Directive
Omit the pictures, then write out every entry exactly as it reads.

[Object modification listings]
= = = =

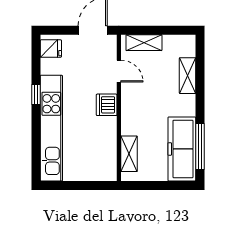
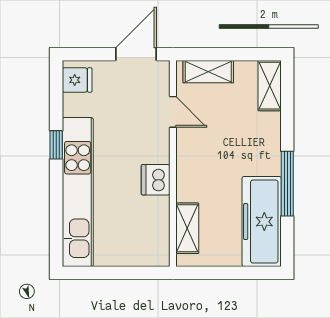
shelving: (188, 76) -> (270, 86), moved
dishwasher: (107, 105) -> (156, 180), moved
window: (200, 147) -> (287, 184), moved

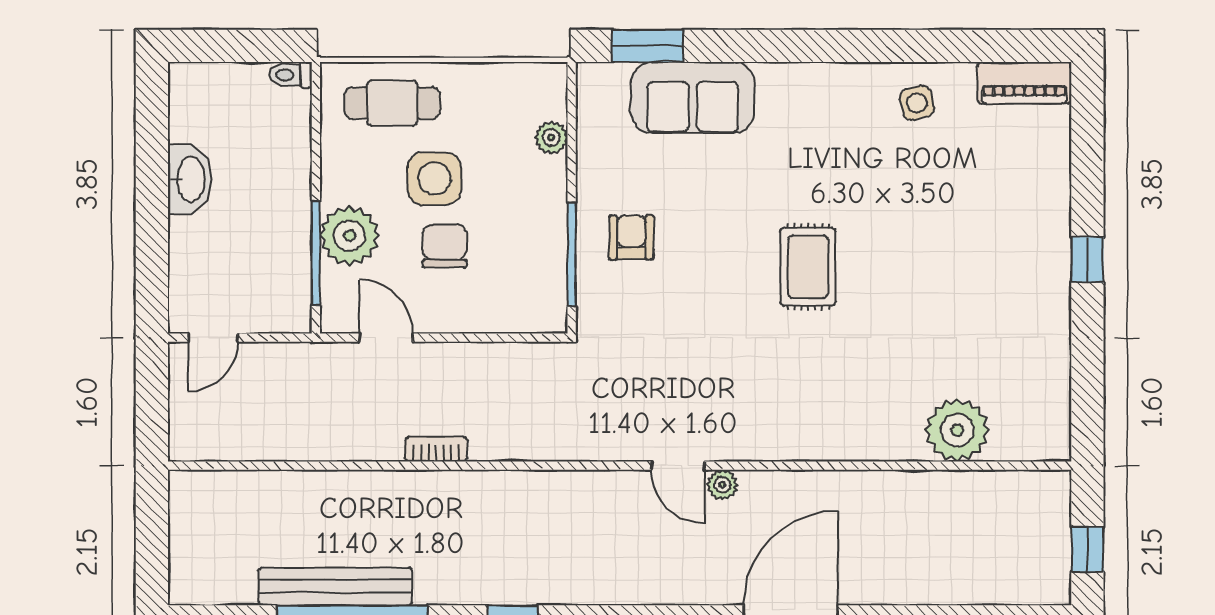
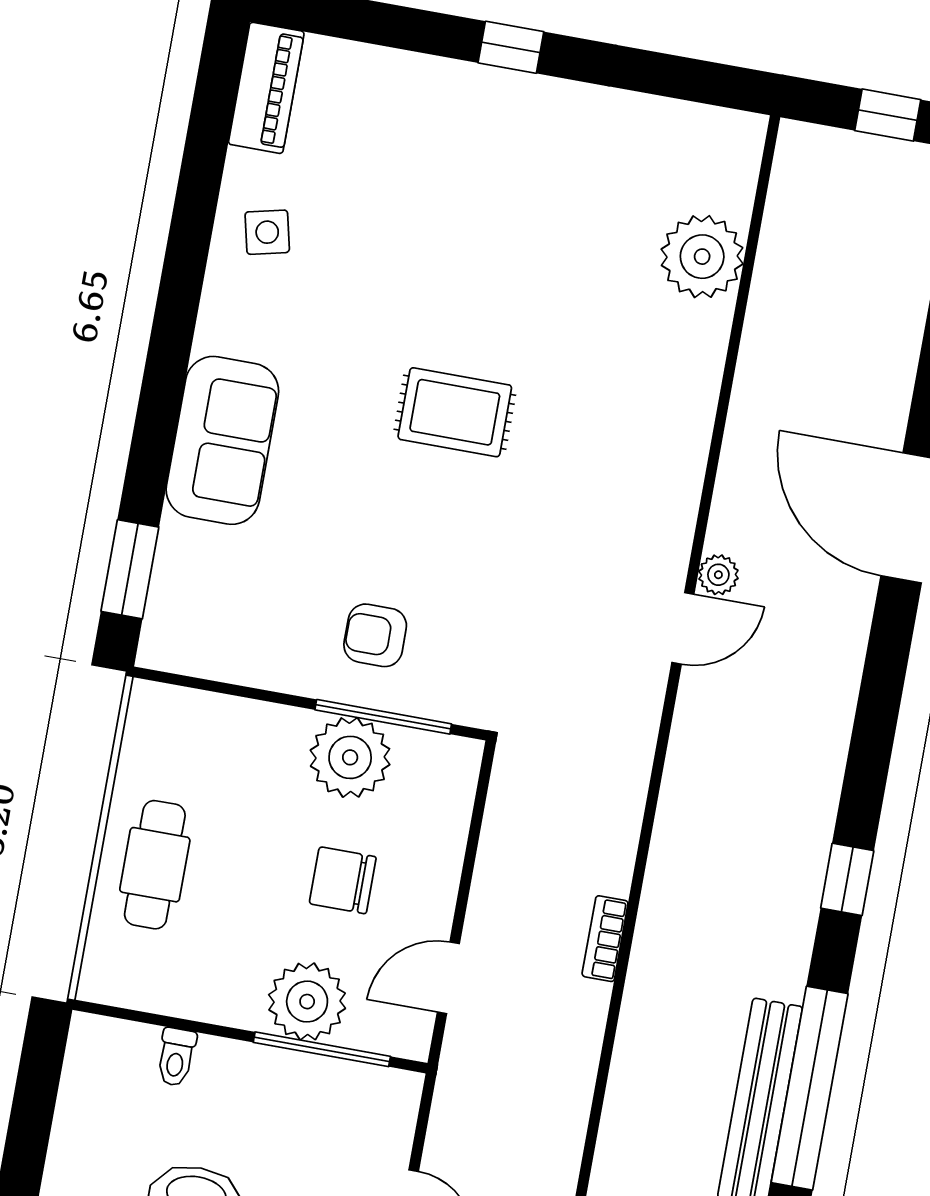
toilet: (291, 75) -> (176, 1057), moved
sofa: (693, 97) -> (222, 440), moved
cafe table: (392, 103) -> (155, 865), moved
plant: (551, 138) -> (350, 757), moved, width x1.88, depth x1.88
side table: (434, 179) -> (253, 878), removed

= = = =

Solution below
shelving: (188, 76) -> (270, 86), moved
dishwasher: (107, 105) -> (156, 180), moved
window: (200, 147) -> (287, 184), moved

toilet: (291, 75) -> (176, 1057), moved
sofa: (693, 97) -> (222, 440), moved
cafe table: (392, 103) -> (155, 865), moved
plant: (551, 138) -> (350, 757), moved, width x1.88, depth x1.88
side table: (434, 179) -> (253, 878), removed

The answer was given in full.